*** Opening of Collected data ***

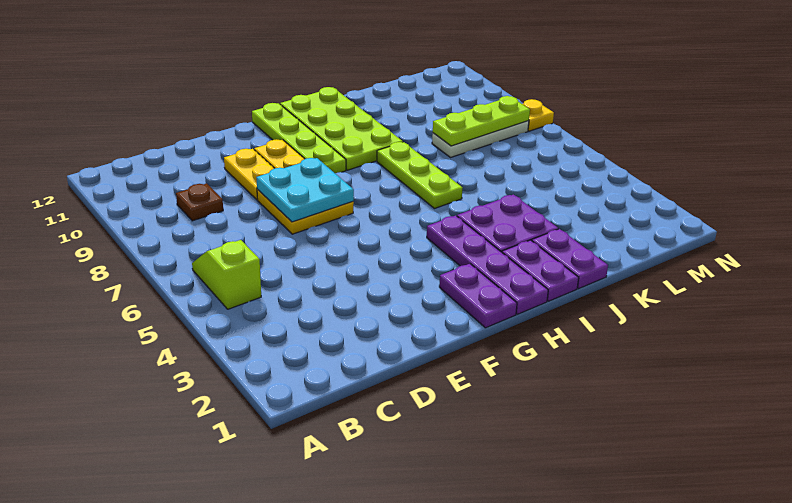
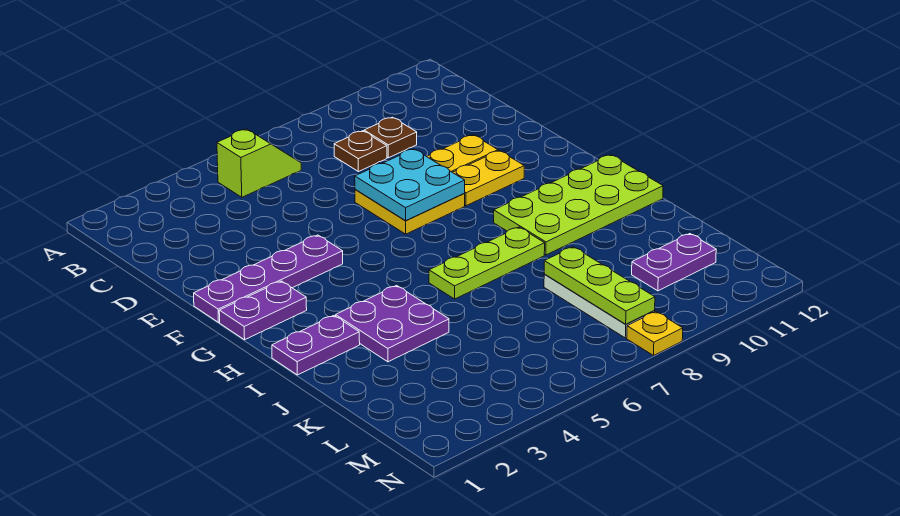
none -> brown plate C8 level 1
lime plate G9:G12 level 1 -> none
purple plate H1:H4 level 1 -> purple plate F1:F4 level 1
purple plate J1:J2 level 1 -> purple plate L10:L11 level 1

*** Close of Collected data ***

How to complete this task:
Copy the material exactly. Do not include the pictures.

Solution:
none -> brown plate C8 level 1
lime plate G9:G12 level 1 -> none
purple plate H1:H4 level 1 -> purple plate F1:F4 level 1
purple plate J1:J2 level 1 -> purple plate L10:L11 level 1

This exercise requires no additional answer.